▶ Exercise requirements: For every record, give an exact copy that has no pictures in it.

▶ Records shown:
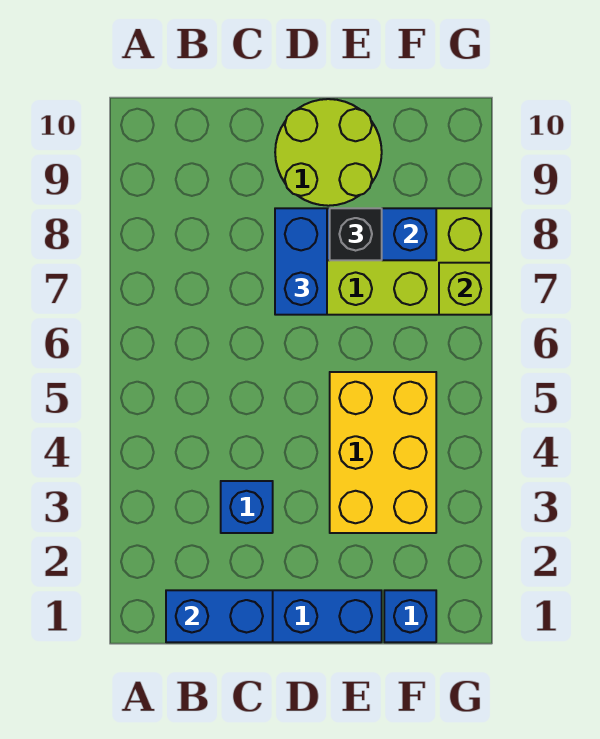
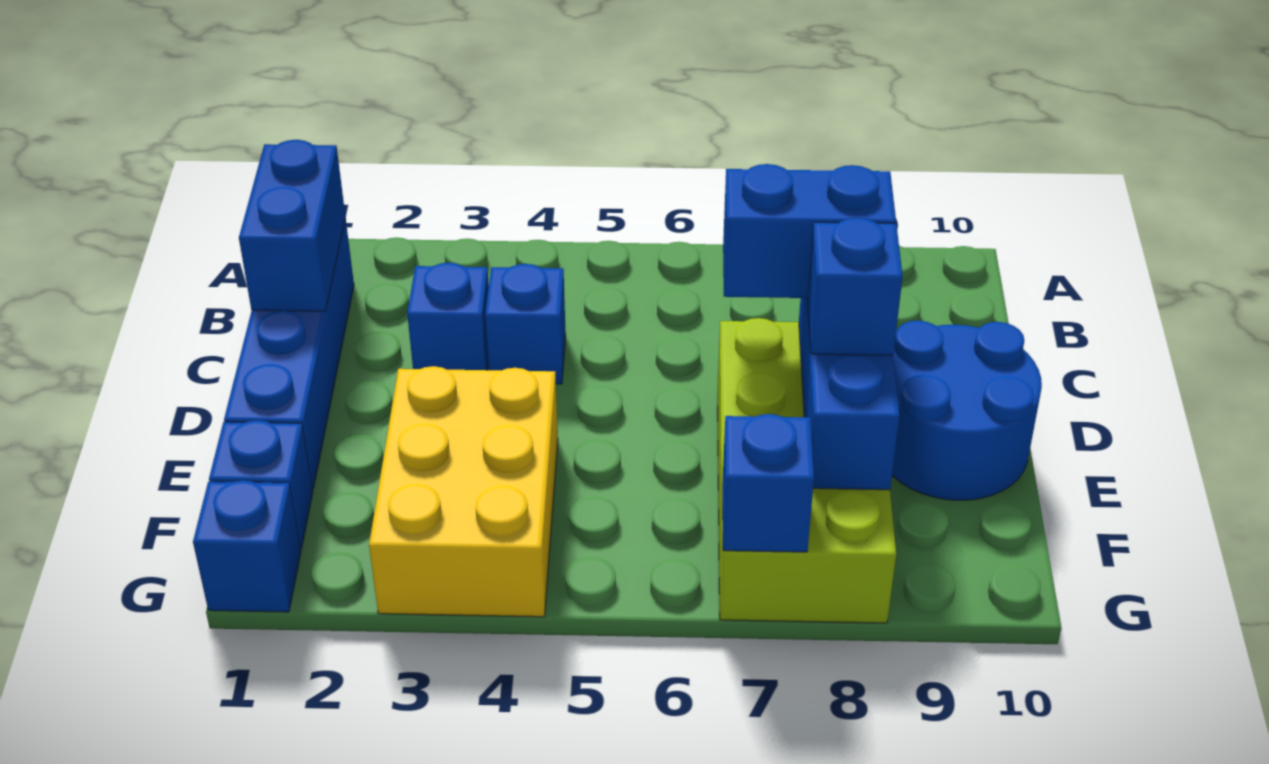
none -> blue brick C4 level 1
lime round brick D9:E10 level 1 -> blue round brick D9:E10 level 1
yellow brick E3:F5 level 1 -> yellow brick E3:G4 level 1
black brick E8 level 3 -> blue brick E8 level 3
none -> blue brick G1 level 1
lime brick G7 level 2 -> blue brick G7 level 2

▶ Finished exercise:
none -> blue brick C4 level 1
lime round brick D9:E10 level 1 -> blue round brick D9:E10 level 1
yellow brick E3:F5 level 1 -> yellow brick E3:G4 level 1
black brick E8 level 3 -> blue brick E8 level 3
none -> blue brick G1 level 1
lime brick G7 level 2 -> blue brick G7 level 2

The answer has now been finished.